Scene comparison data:
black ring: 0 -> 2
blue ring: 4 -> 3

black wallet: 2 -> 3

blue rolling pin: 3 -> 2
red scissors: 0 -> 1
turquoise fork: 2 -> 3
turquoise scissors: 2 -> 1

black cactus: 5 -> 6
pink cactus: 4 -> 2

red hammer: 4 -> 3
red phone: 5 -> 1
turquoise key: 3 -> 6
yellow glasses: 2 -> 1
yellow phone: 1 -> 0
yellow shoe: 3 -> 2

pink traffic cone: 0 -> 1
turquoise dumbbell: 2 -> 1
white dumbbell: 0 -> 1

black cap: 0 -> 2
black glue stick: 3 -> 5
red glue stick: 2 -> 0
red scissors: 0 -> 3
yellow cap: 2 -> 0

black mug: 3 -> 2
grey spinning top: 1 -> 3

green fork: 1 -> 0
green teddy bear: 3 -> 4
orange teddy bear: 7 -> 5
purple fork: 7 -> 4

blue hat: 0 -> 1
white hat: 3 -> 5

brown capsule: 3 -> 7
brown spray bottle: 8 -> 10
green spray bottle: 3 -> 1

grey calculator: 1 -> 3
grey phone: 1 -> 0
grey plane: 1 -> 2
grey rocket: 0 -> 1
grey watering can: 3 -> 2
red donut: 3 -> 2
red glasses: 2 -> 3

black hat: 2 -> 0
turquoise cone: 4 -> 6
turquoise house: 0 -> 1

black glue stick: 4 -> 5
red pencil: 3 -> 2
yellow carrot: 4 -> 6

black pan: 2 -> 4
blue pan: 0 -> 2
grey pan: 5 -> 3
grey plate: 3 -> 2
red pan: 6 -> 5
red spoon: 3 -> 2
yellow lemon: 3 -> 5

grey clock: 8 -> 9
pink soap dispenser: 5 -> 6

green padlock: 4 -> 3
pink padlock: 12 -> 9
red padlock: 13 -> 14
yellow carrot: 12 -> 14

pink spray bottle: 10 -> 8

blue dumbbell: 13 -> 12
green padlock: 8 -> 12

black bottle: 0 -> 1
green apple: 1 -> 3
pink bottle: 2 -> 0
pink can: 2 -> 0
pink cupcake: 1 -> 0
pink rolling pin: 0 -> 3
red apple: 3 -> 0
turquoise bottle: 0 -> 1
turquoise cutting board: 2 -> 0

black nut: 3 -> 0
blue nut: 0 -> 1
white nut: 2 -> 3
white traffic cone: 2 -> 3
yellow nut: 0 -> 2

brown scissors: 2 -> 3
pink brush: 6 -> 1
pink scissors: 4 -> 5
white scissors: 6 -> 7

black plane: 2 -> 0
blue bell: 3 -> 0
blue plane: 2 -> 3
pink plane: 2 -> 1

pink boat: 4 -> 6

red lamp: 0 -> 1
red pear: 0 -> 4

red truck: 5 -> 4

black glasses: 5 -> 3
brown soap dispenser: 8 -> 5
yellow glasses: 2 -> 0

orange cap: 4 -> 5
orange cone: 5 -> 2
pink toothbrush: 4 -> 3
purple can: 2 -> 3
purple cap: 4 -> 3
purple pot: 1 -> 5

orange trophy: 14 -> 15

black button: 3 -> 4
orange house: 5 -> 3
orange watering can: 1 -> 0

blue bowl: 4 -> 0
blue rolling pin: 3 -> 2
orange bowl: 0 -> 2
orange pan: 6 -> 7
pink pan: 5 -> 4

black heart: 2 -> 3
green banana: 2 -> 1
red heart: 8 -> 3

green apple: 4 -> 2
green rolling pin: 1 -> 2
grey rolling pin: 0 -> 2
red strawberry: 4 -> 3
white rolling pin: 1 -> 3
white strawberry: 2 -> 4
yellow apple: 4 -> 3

#### PROBLEM DETAILS:
Wherever the string "strawberry" appears in a line of the records, copy that line.

#### WRITTEN SOLUTION:
red strawberry: 4 -> 3
white strawberry: 2 -> 4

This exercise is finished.